__WORK REQUIRED__
Copy the data below word for word, but leave out the pictures.
**** DATASET CONTENT ****
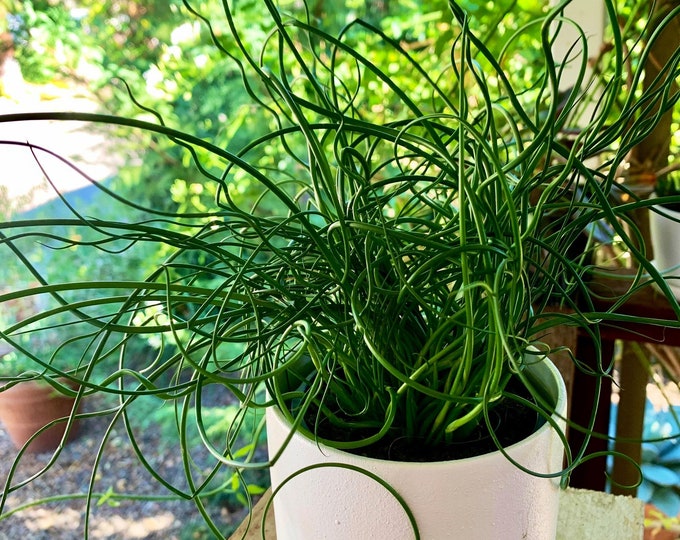
I want to click on white pots, so click(668, 231), click(460, 491).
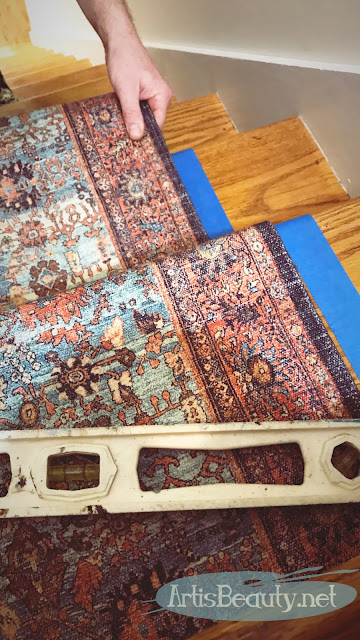
Locate an element on the screen. This screenshot has width=360, height=640. dark line on rug border is located at coordinates (307, 306), (169, 164).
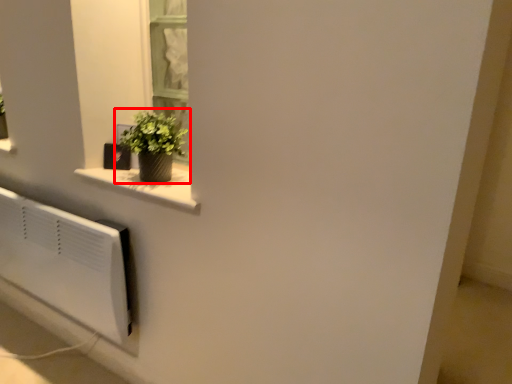
Question: In this image, where is houseplant (annotated by the red box) located relative to window sill?

Choices:
 (A) left
 (B) right

Answer: (A)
****
__YOUR SOLUTION__
I want to click on white pots, so click(668, 231), click(460, 491).
Locate an element on the screen. This screenshot has width=360, height=640. dark line on rug border is located at coordinates (307, 306), (169, 164).
Question: In this image, where is houseplant (annotated by the red box) located relative to window sill?

Choices:
 (A) left
 (B) right

Answer: (A)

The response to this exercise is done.